• Task objective:
An exact transcription of all the data is required, with every image removed.

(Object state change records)
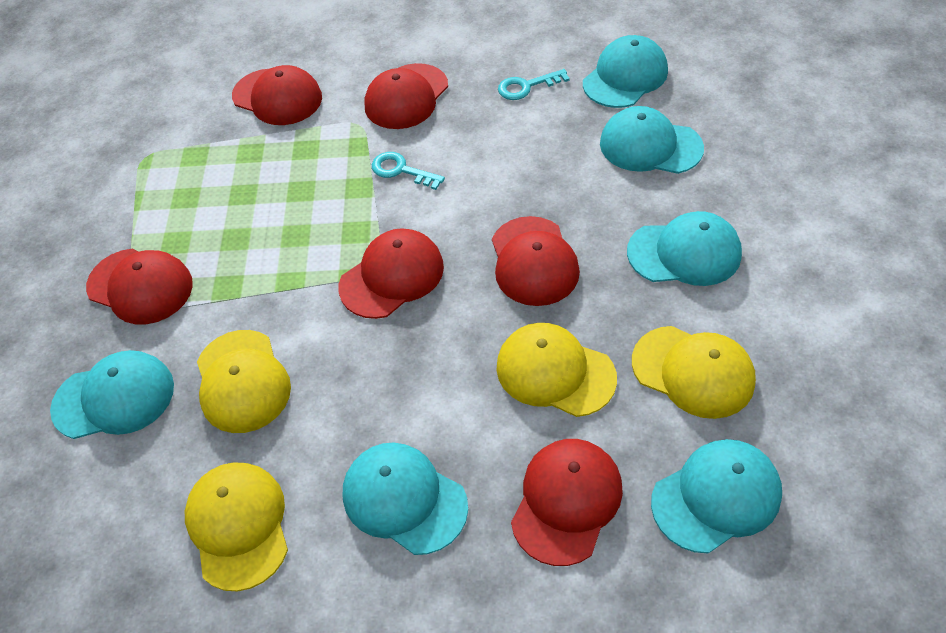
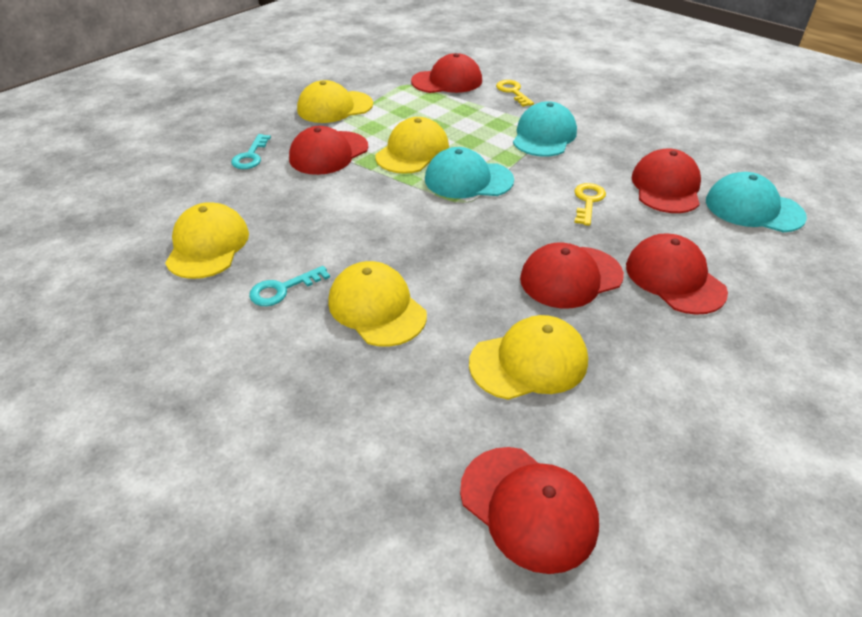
turquoise cap: 6 -> 3
yellow cap: 4 -> 5
yellow key: 0 -> 2

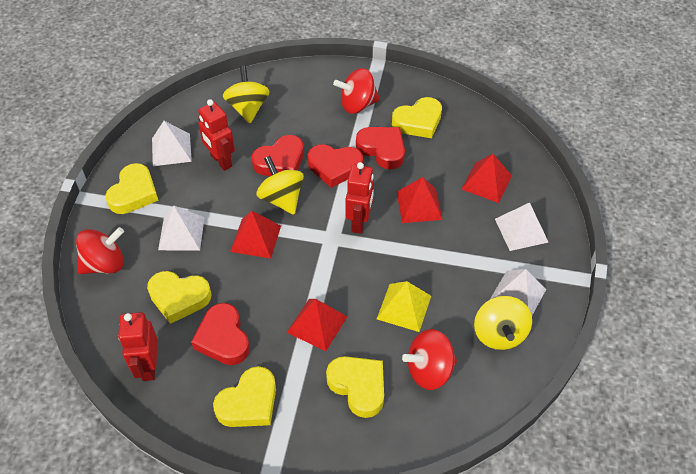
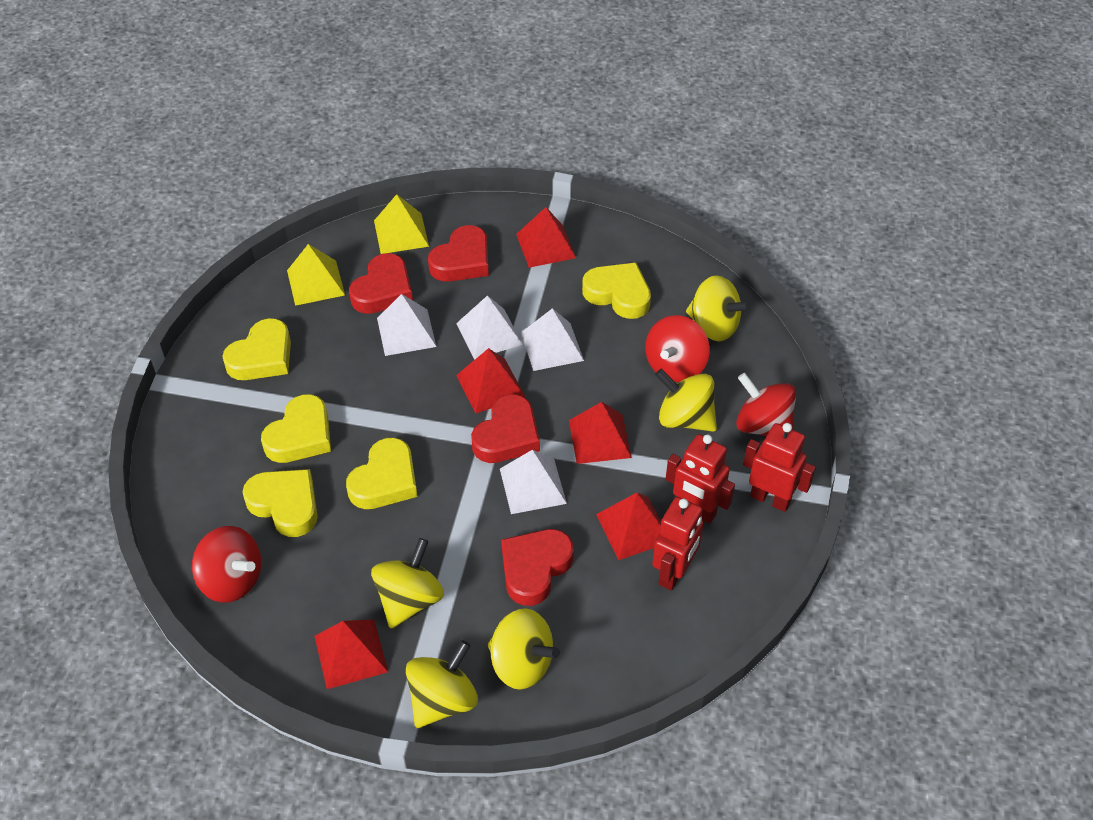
red pyramid: 4 -> 5
yellow pyramid: 1 -> 2
yellow spinning top: 3 -> 5

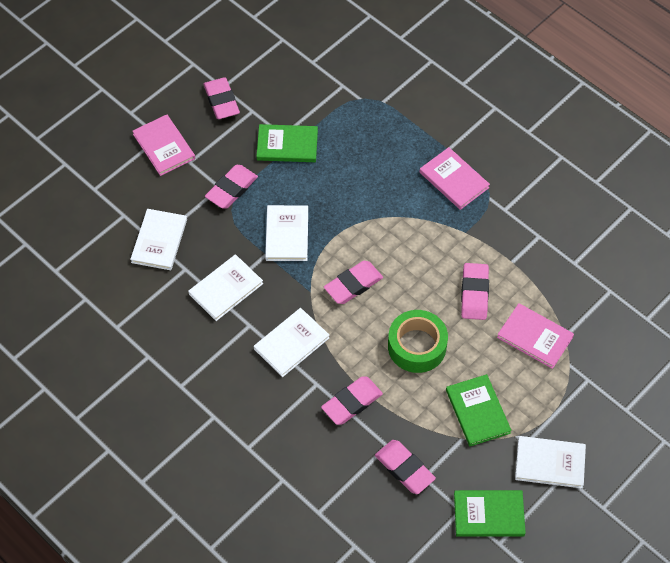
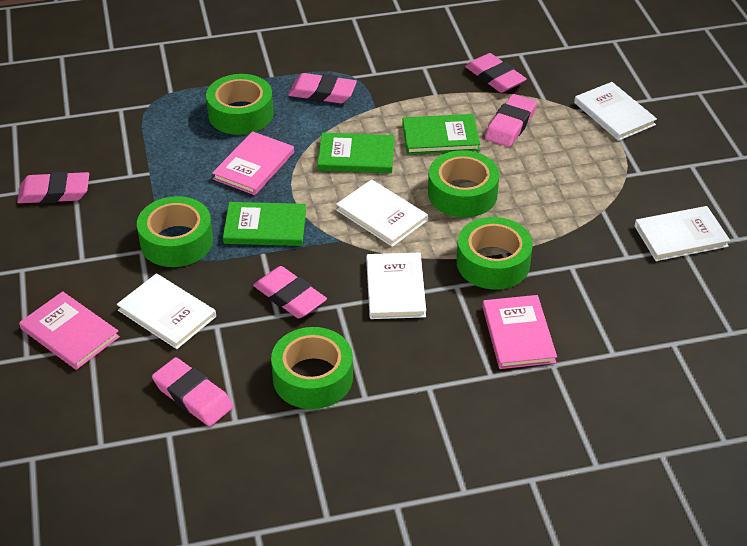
green tape: 1 -> 5

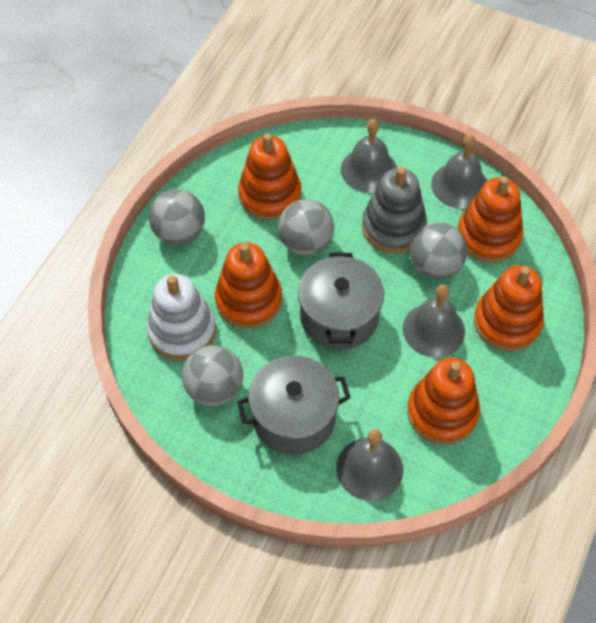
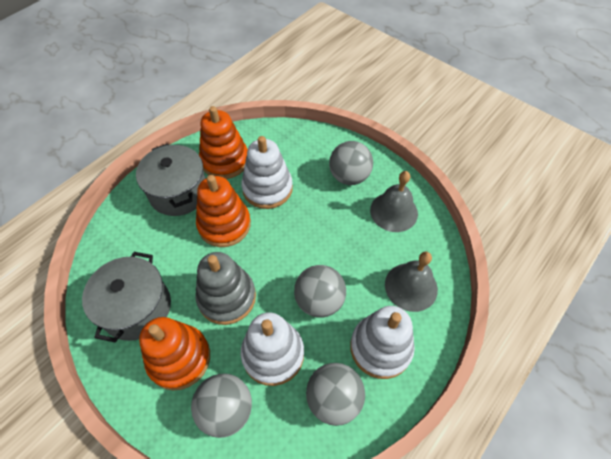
grey bell: 4 -> 2
orange stacking toy: 5 -> 3
white stacking toy: 1 -> 3

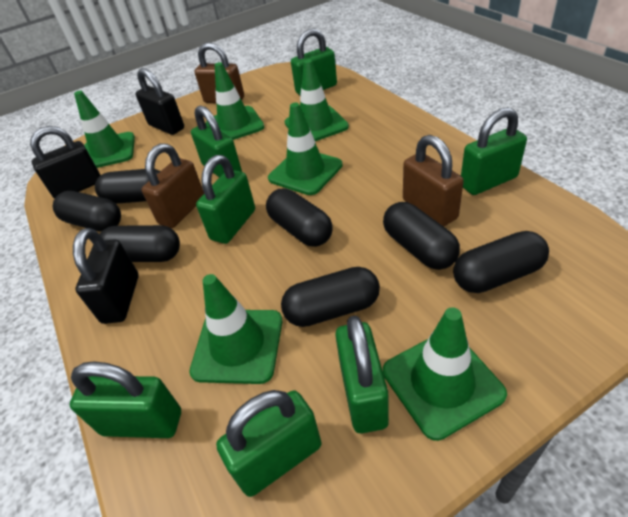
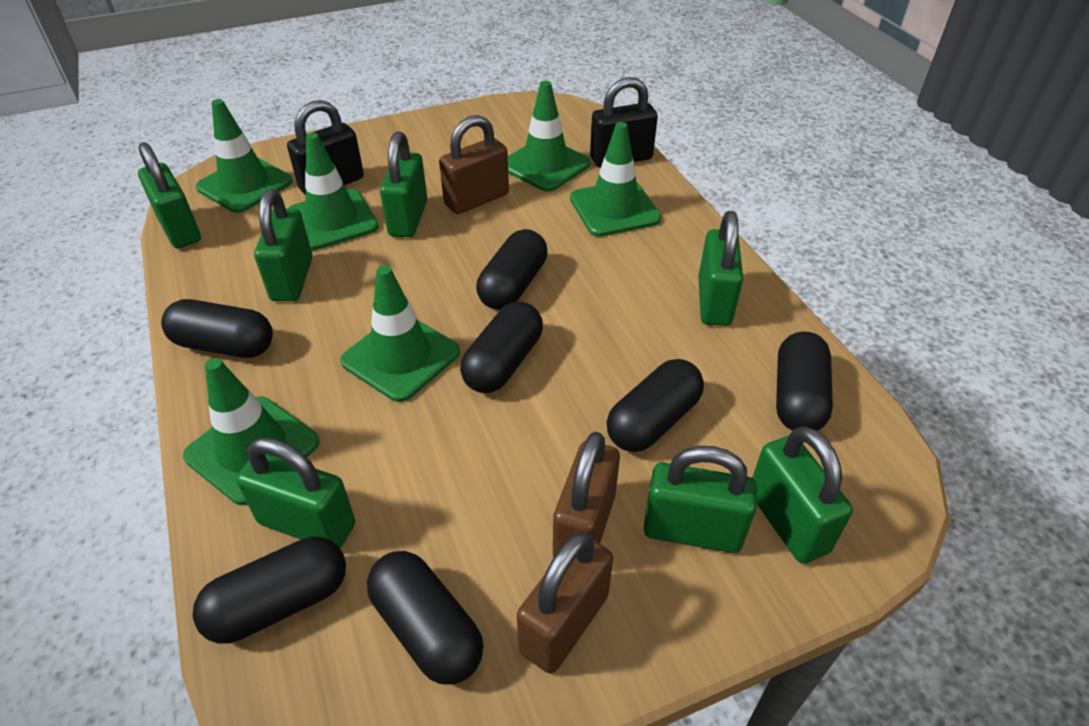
black padlock: 3 -> 2

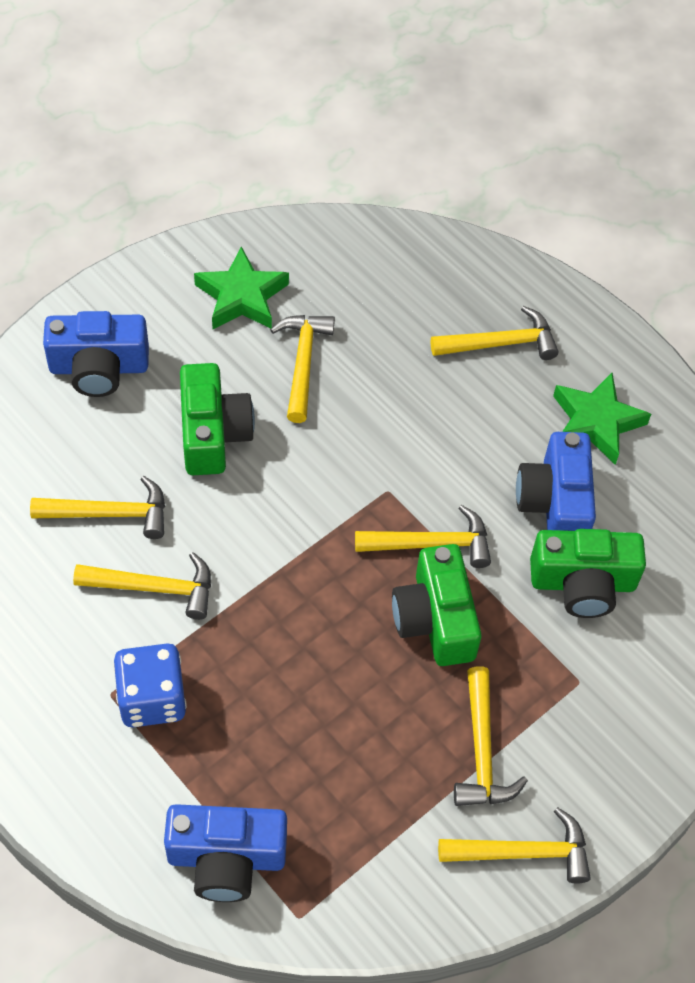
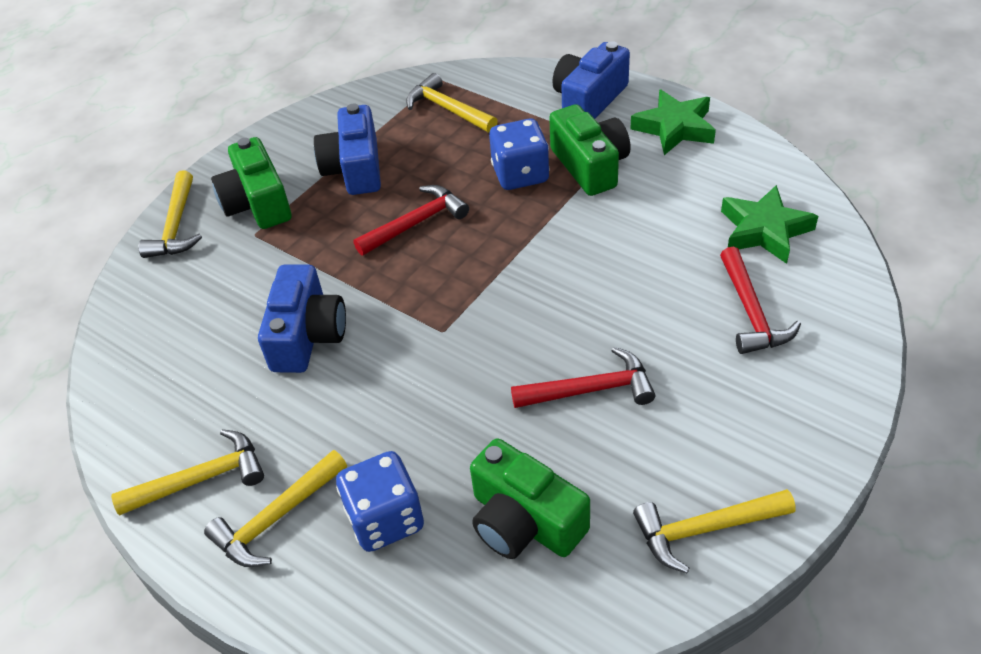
blue dice: 1 -> 2
red hammer: 0 -> 3
yellow hammer: 7 -> 5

• Your solution:
turquoise cap: 6 -> 3
yellow cap: 4 -> 5
yellow key: 0 -> 2

red pyramid: 4 -> 5
yellow pyramid: 1 -> 2
yellow spinning top: 3 -> 5

green tape: 1 -> 5

grey bell: 4 -> 2
orange stacking toy: 5 -> 3
white stacking toy: 1 -> 3

black padlock: 3 -> 2

blue dice: 1 -> 2
red hammer: 0 -> 3
yellow hammer: 7 -> 5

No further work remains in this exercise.